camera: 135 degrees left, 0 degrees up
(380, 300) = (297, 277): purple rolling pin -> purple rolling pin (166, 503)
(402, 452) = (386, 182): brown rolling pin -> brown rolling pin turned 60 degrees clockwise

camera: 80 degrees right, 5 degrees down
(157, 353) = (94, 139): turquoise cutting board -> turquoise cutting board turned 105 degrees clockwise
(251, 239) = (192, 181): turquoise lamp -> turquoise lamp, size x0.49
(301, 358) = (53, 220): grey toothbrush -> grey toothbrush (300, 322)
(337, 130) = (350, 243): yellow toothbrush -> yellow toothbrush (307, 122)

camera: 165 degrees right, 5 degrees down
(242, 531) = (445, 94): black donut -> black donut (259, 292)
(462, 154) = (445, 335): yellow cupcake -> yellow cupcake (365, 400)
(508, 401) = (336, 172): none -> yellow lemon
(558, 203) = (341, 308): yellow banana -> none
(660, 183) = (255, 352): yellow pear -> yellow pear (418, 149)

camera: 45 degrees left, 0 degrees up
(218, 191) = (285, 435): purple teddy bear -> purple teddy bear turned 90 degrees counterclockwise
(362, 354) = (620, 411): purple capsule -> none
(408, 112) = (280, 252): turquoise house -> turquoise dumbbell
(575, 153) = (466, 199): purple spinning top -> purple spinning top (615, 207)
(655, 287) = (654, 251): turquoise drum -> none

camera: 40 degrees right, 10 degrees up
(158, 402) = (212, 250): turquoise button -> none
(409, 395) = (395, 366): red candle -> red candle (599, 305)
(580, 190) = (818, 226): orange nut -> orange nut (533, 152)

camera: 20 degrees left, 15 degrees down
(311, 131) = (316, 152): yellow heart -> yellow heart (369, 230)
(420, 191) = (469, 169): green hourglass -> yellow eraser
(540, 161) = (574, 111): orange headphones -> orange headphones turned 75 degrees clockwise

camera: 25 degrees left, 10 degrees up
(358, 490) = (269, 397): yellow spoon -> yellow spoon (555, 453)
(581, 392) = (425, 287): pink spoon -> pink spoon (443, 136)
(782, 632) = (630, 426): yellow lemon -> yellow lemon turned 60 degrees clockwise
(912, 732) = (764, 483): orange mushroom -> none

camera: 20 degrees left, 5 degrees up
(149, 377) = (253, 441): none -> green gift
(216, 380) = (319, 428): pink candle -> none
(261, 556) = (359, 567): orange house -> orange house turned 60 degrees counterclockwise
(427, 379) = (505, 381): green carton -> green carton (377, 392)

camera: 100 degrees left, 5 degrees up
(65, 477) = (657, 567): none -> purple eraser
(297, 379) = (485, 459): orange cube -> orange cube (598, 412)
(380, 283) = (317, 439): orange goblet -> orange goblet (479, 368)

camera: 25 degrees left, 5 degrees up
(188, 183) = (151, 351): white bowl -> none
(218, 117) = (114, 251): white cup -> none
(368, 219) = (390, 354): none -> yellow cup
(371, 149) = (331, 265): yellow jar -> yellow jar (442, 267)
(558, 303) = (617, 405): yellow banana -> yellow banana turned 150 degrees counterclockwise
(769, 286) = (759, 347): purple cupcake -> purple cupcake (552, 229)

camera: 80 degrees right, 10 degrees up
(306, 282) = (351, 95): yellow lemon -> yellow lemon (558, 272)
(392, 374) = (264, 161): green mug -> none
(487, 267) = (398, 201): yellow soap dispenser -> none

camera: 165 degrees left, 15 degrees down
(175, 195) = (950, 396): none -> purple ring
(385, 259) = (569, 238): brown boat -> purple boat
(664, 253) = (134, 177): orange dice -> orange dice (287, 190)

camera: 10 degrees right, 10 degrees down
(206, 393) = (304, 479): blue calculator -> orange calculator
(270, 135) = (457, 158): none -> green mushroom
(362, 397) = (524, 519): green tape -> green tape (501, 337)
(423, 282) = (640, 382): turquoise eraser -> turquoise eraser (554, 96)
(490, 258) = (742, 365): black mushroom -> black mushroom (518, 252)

================================

> **WHAT THIS TASK INVOLVES**
Output the lines above exactly, but only those between the line holding "(508, 401) = (336, 172): none -> yellow lemon" and the line holding "camera: 45 degrees left, 0 degrees up", inclusive.

> **TASK OUTPUT**
(508, 401) = (336, 172): none -> yellow lemon
(558, 203) = (341, 308): yellow banana -> none
(660, 183) = (255, 352): yellow pear -> yellow pear (418, 149)

camera: 45 degrees left, 0 degrees up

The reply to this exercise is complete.